_TASK_
Find the line holding "orange padlock: 0 -> 1" in the entries below. Give it again exactly, along with every line after it up to and including the line holding "yellow cup: 1 -> 0".

_DATA SHOWN_
▬▬▬
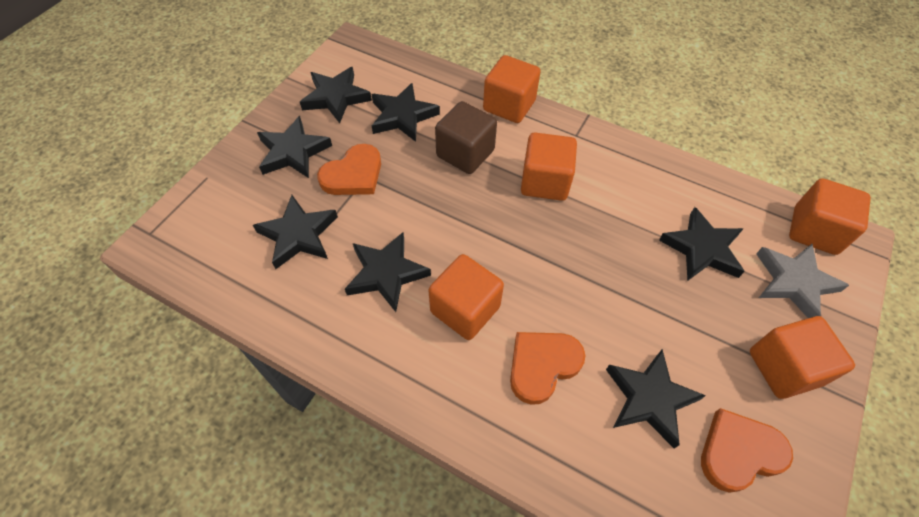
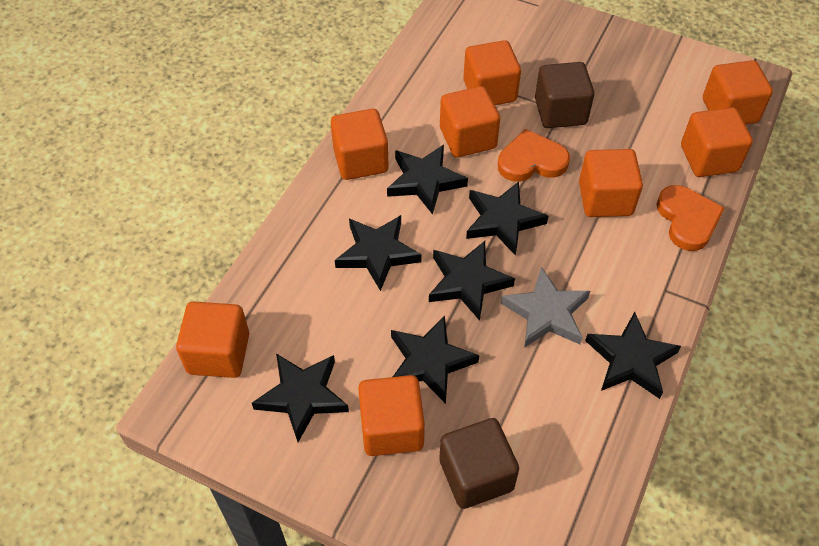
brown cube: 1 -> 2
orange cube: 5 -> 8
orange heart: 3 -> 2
▬▬▬
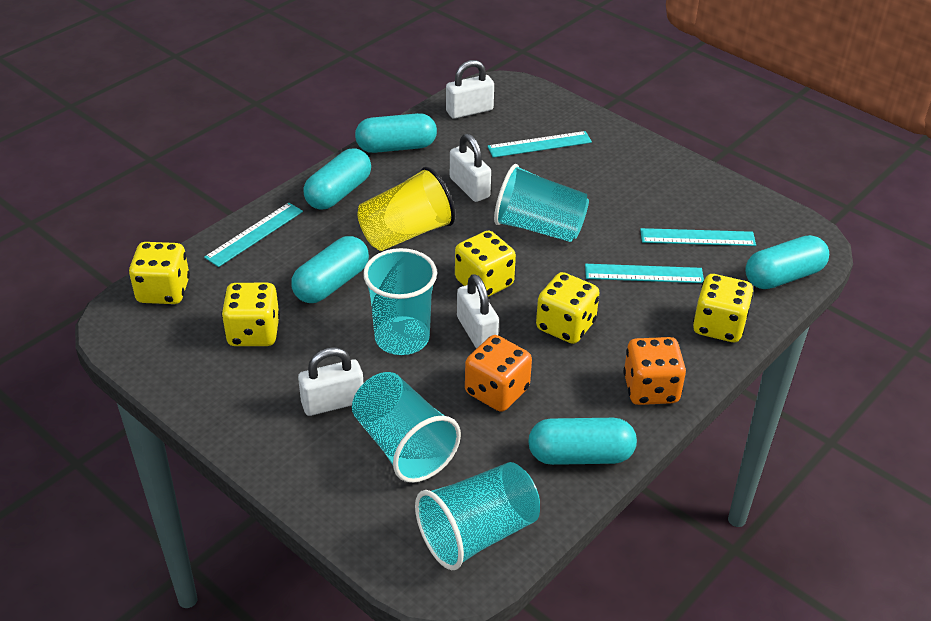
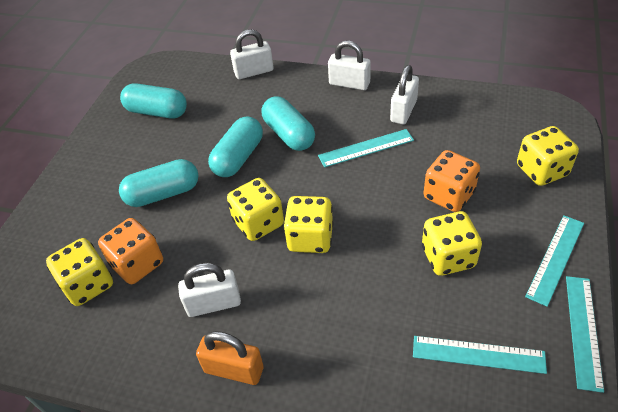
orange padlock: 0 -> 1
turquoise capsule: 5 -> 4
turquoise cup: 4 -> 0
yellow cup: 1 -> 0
▬▬▬
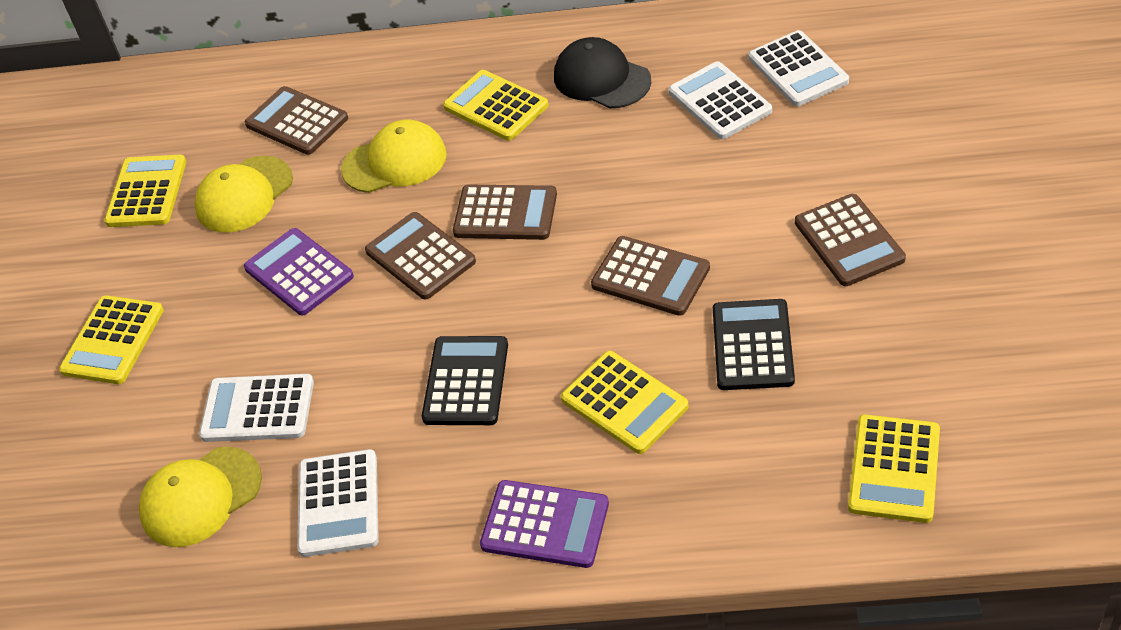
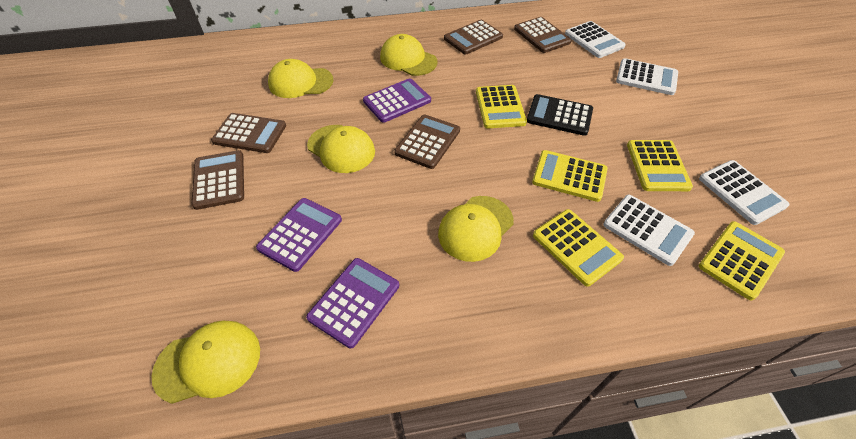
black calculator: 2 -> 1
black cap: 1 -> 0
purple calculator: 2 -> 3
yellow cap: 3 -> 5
▬▬▬
_ANSWER SPACE_
orange padlock: 0 -> 1
turquoise capsule: 5 -> 4
turquoise cup: 4 -> 0
yellow cup: 1 -> 0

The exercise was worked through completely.